Exercise instructions » All lines in the data that hold the word "CANL" need copying.

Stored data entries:
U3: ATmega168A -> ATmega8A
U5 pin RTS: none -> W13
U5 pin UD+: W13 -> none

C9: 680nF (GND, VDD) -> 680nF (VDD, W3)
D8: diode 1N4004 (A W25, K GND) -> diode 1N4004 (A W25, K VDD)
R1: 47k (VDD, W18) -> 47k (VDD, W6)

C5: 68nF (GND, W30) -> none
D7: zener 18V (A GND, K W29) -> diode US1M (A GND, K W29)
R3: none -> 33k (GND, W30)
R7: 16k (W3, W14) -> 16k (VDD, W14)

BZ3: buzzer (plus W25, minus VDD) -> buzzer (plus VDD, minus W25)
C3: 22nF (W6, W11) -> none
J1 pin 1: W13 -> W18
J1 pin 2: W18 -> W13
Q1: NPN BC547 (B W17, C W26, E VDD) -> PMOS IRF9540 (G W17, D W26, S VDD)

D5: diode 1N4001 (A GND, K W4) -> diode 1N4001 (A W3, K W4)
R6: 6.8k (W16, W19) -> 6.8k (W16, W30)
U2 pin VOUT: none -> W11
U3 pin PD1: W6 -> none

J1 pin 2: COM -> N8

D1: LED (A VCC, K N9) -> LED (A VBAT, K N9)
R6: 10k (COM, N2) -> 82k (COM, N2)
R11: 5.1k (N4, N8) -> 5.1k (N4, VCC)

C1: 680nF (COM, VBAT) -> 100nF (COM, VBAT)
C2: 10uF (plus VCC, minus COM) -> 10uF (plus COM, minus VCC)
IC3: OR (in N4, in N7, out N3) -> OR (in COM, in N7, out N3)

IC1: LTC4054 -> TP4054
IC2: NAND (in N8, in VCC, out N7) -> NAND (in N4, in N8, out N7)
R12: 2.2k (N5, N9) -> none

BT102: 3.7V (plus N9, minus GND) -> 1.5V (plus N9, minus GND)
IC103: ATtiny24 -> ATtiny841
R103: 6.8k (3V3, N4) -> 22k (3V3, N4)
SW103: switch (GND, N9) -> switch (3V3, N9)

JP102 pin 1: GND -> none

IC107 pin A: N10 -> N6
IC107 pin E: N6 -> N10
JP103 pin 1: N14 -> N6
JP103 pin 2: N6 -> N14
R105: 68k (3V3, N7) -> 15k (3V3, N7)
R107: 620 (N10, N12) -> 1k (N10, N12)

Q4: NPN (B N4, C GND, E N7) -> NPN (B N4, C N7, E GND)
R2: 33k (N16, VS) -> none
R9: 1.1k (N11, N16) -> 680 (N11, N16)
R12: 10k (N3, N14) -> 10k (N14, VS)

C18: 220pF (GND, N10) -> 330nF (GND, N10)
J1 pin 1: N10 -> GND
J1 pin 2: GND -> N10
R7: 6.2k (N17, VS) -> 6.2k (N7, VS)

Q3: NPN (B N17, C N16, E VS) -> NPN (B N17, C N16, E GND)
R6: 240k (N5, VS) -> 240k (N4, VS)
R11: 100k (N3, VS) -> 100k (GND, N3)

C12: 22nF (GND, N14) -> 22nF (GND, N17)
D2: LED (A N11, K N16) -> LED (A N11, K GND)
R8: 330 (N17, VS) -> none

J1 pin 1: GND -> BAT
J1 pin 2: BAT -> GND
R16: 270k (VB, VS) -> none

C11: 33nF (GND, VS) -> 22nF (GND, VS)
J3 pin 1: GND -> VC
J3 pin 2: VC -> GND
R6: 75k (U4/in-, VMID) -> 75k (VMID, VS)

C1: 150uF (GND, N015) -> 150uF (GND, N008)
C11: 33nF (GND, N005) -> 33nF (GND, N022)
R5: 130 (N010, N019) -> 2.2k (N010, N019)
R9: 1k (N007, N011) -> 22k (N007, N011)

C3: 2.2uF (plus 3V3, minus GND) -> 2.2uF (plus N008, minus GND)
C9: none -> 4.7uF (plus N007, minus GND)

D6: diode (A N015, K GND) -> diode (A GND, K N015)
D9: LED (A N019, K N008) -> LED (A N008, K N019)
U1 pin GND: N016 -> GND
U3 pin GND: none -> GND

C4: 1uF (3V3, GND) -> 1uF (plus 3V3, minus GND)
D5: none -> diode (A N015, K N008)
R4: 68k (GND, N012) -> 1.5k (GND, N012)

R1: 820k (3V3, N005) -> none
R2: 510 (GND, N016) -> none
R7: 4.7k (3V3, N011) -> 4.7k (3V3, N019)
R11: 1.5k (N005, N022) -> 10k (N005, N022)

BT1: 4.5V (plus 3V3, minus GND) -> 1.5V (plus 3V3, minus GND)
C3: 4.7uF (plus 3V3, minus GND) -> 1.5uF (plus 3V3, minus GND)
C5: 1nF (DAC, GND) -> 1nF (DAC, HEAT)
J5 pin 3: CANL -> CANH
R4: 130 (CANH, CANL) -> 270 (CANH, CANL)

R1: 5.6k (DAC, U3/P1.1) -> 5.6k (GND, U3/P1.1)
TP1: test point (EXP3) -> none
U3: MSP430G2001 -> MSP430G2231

Reply »
J5 pin 3: CANL -> CANH
R4: 130 (CANH, CANL) -> 270 (CANH, CANL)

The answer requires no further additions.